### [Records shown]
┄┄┄┄┄┄
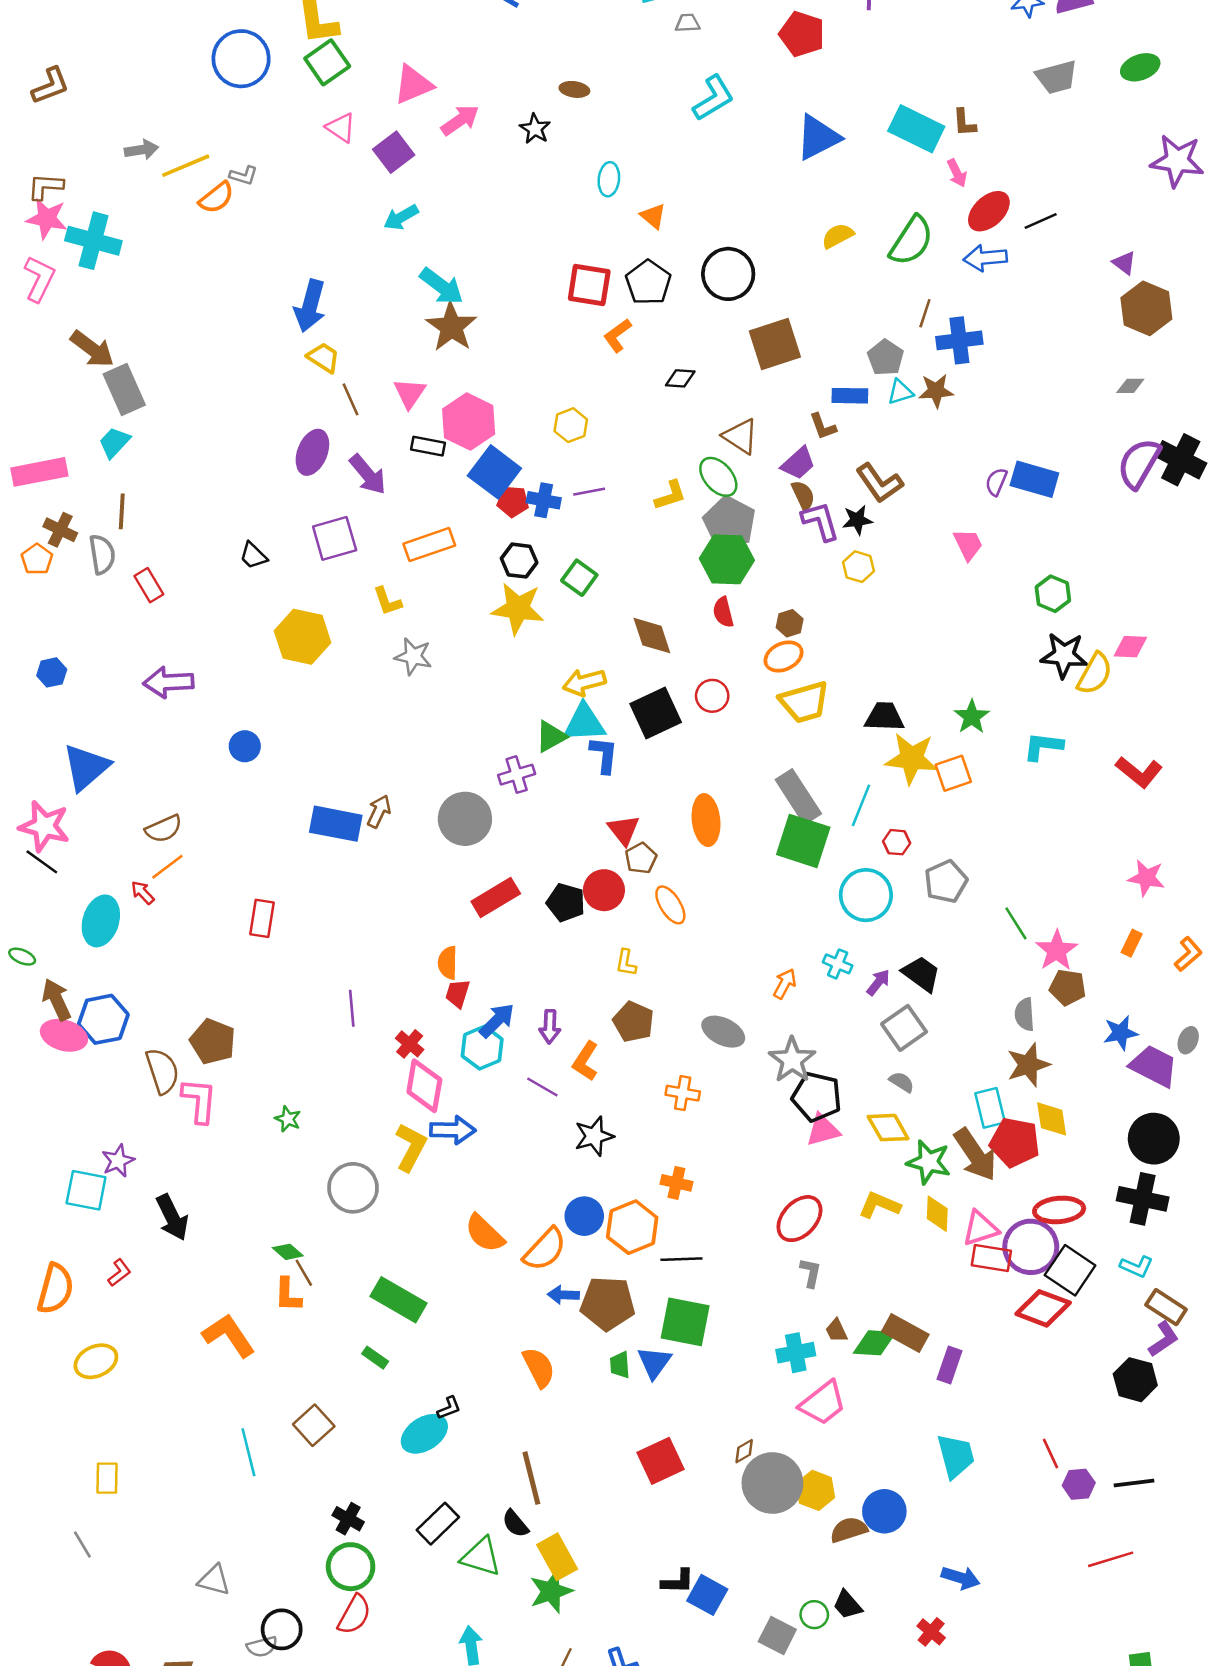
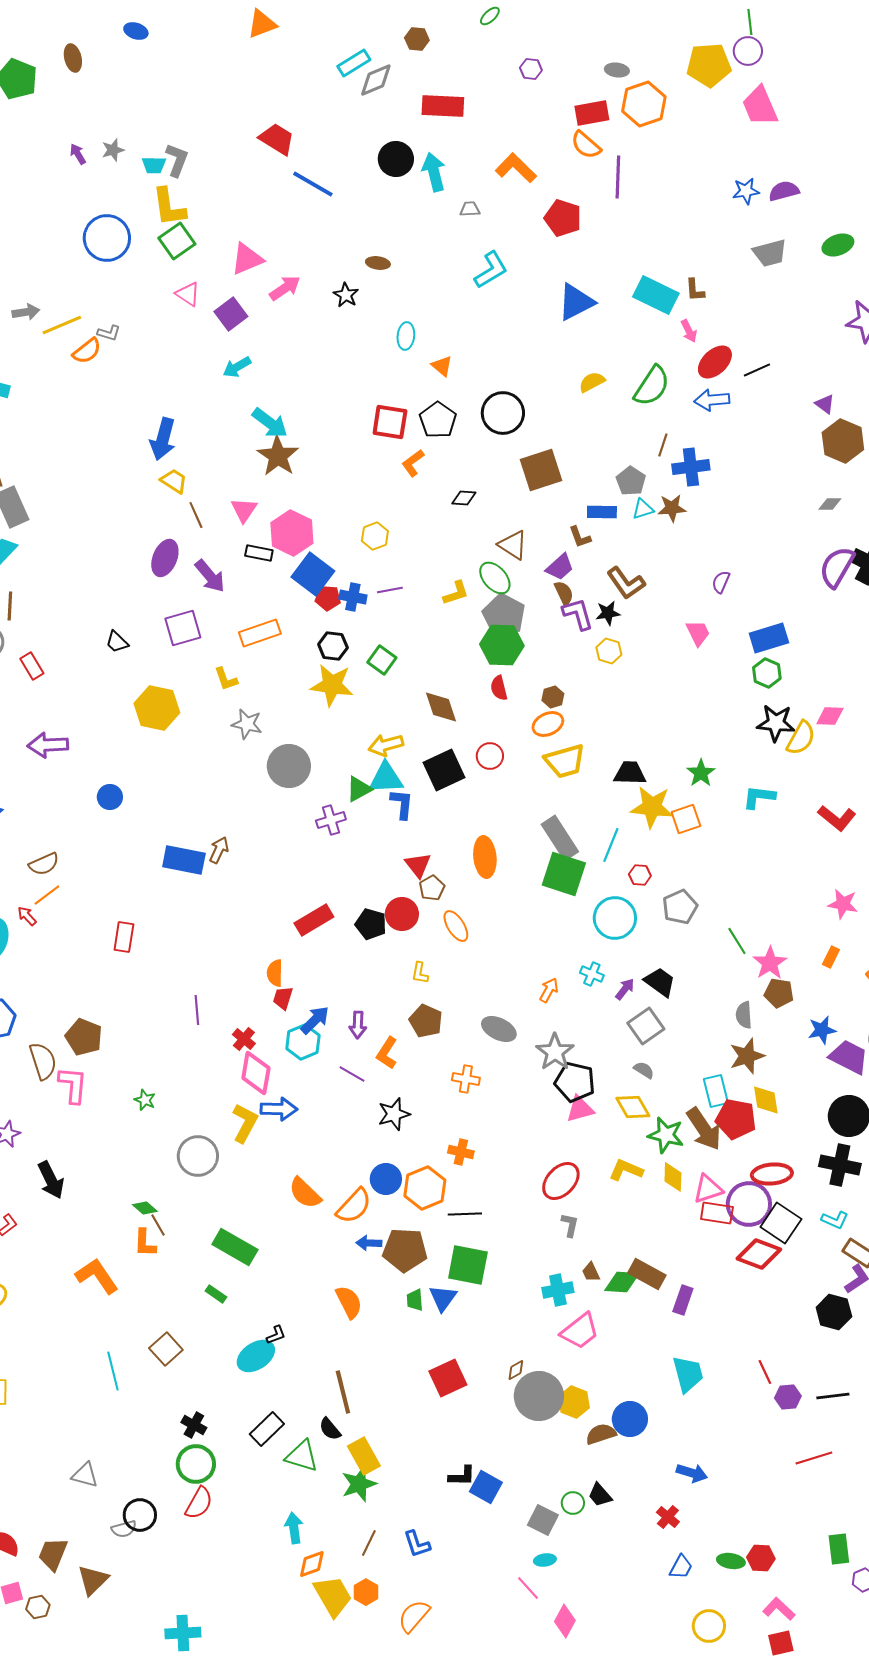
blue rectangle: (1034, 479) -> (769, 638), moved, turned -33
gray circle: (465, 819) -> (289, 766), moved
┄┄┄┄┄┄
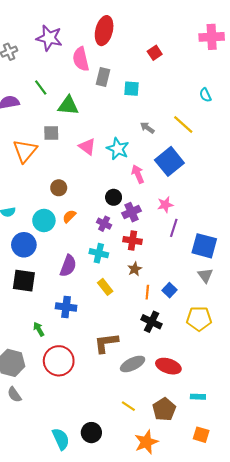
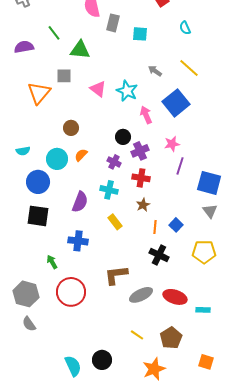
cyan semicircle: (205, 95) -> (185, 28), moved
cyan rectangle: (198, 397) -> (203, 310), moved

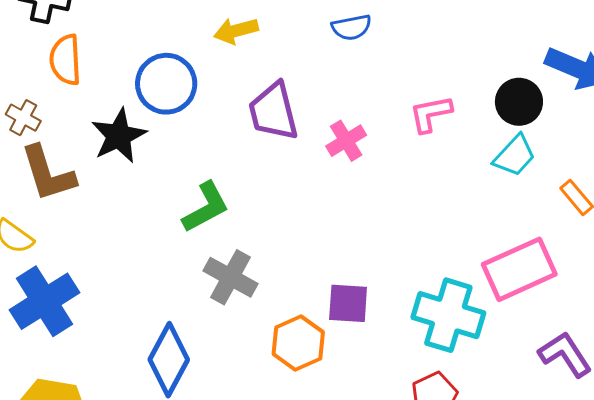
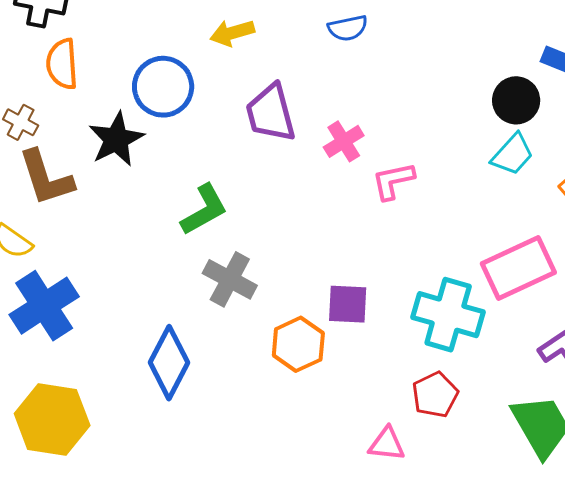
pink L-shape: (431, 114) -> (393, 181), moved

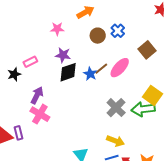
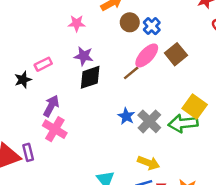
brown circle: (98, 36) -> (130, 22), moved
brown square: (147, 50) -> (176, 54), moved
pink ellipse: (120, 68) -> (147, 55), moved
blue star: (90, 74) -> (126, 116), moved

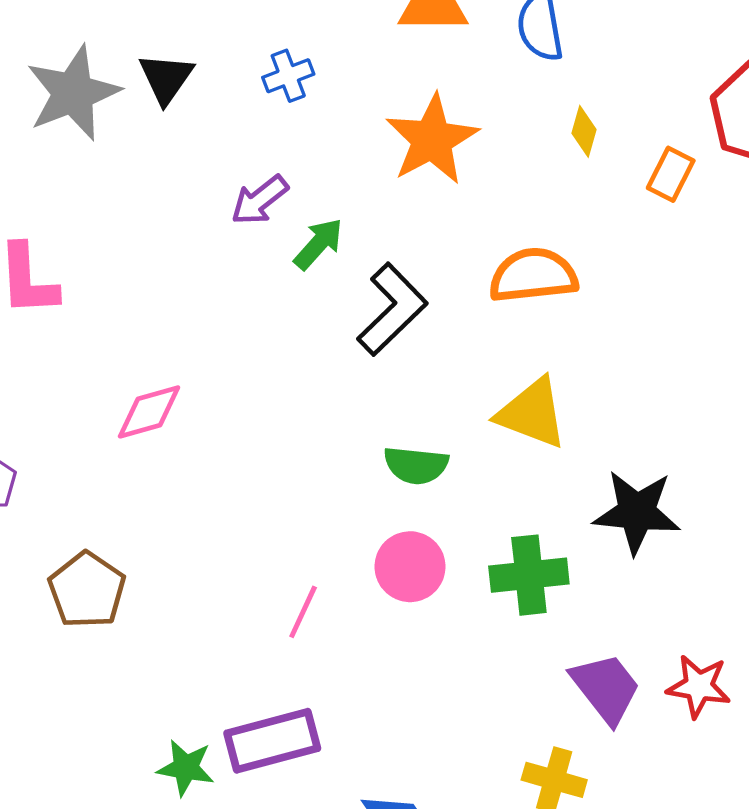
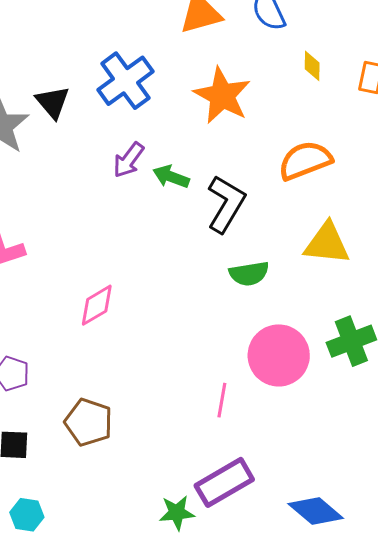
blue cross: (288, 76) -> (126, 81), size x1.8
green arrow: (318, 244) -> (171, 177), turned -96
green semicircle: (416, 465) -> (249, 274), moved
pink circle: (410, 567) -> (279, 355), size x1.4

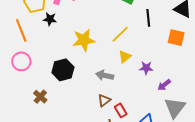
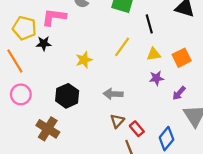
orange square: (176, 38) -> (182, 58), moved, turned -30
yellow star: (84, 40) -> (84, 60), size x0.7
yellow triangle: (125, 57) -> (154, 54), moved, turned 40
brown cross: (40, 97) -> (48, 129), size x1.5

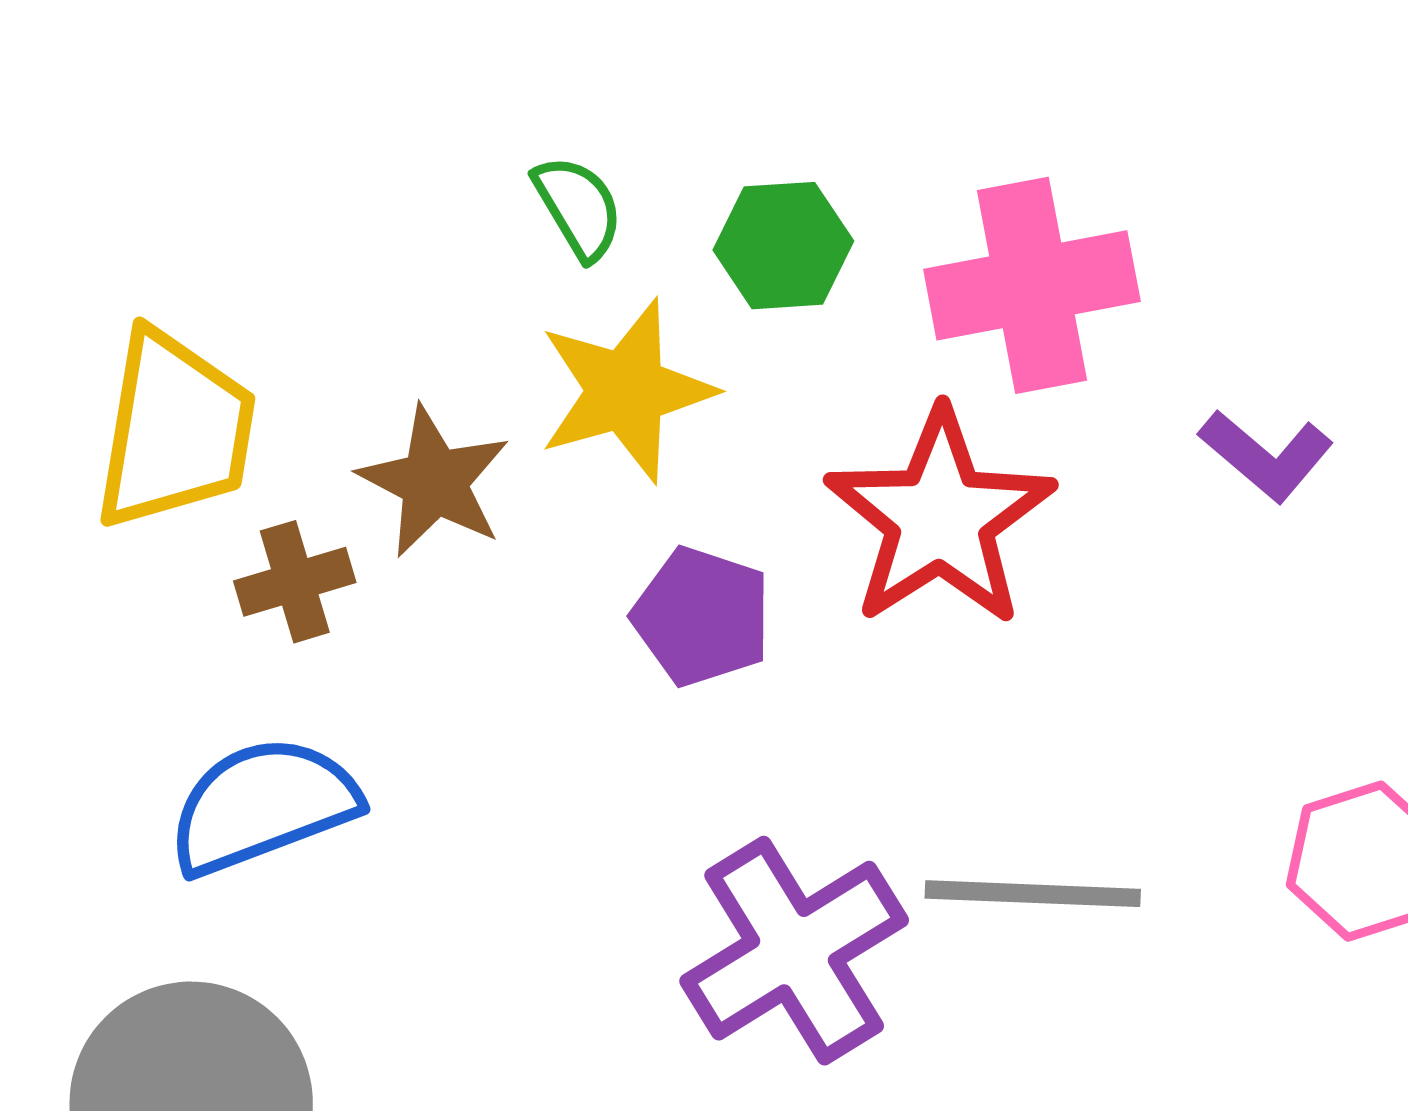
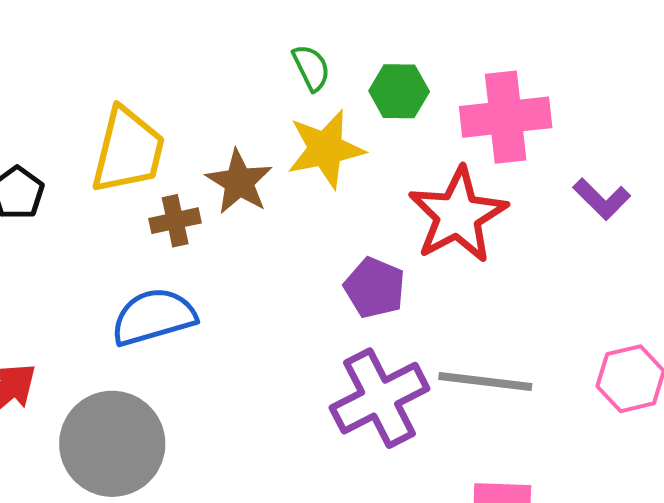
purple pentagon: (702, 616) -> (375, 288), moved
┄┄┄┄┄┄
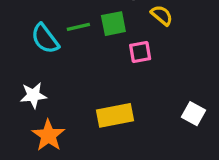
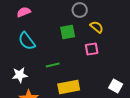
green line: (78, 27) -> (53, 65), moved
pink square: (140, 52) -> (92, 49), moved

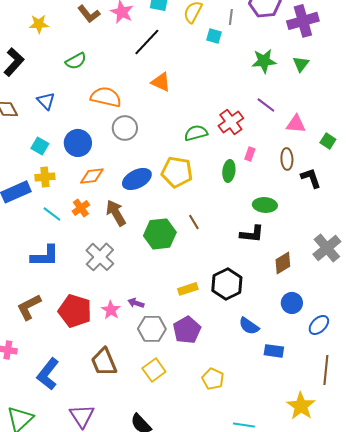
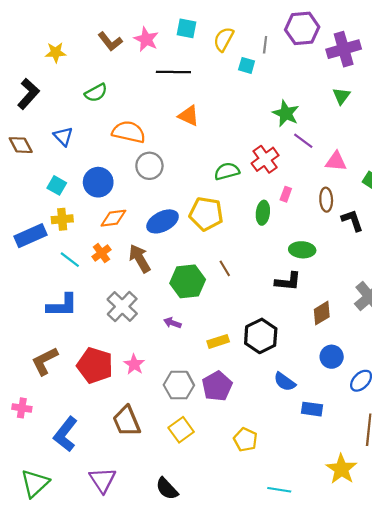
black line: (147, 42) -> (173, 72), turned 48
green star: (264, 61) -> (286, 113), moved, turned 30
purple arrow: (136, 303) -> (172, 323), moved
┄┄┄┄┄┄
### [Exercise aim]
From the entries above, extract only the lines running from the one containing "blue rectangle: (1034, 479)" through the one containing "gray circle: (465, 819) -> (289, 766), moved", inclusive.

### [Output for this exercise]
blue rectangle: (1034, 479) -> (769, 638), moved, turned -33
gray circle: (465, 819) -> (289, 766), moved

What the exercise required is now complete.